**Task:**
Print the lines of the data, starting with the first, up to and including the line where "(356, 264) = (434, 357): brown" appears.

Start of Data for processing

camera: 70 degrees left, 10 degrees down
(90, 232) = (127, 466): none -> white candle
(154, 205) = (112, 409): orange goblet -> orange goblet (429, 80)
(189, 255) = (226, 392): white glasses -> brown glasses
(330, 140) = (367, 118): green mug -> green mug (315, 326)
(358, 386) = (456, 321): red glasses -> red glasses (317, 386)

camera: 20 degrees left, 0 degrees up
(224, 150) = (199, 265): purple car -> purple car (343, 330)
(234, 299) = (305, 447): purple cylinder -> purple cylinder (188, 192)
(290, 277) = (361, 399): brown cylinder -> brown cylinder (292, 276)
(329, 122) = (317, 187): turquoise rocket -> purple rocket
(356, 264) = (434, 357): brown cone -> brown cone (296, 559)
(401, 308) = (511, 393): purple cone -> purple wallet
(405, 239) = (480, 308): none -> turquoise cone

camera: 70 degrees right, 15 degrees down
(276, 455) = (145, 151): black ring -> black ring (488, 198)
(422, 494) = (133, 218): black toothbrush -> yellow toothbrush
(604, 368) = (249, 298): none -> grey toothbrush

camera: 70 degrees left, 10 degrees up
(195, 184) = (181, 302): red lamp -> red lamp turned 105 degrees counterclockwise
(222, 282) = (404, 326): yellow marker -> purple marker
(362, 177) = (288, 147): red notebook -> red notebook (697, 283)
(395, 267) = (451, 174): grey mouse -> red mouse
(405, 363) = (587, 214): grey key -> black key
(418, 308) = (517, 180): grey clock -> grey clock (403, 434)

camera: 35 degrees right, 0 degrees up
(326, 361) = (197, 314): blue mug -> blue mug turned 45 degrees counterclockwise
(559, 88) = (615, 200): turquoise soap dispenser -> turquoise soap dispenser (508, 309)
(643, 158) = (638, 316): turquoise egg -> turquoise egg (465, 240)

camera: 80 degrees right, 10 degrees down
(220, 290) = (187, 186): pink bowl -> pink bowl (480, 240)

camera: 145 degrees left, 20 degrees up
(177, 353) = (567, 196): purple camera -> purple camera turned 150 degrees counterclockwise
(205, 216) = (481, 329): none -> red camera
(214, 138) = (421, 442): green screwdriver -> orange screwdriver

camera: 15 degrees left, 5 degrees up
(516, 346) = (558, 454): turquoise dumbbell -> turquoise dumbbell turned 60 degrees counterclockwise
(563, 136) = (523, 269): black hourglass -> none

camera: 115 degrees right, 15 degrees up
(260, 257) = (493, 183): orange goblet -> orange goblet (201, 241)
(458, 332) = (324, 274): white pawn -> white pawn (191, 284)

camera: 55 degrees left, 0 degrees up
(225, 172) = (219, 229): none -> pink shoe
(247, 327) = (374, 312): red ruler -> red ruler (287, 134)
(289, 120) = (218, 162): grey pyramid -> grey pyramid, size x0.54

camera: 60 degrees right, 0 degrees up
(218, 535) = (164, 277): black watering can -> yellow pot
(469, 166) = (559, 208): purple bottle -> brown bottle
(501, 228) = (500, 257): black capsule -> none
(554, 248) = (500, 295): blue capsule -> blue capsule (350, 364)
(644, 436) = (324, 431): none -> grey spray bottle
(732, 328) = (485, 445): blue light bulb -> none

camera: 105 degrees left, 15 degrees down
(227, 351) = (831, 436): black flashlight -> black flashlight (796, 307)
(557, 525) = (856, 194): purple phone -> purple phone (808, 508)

End of Data for processing

**Solution:**
camera: 70 degrees left, 10 degrees down
(90, 232) = (127, 466): none -> white candle
(154, 205) = (112, 409): orange goblet -> orange goblet (429, 80)
(189, 255) = (226, 392): white glasses -> brown glasses
(330, 140) = (367, 118): green mug -> green mug (315, 326)
(358, 386) = (456, 321): red glasses -> red glasses (317, 386)

camera: 20 degrees left, 0 degrees up
(224, 150) = (199, 265): purple car -> purple car (343, 330)
(234, 299) = (305, 447): purple cylinder -> purple cylinder (188, 192)
(290, 277) = (361, 399): brown cylinder -> brown cylinder (292, 276)
(329, 122) = (317, 187): turquoise rocket -> purple rocket
(356, 264) = (434, 357): brown cone -> brown cone (296, 559)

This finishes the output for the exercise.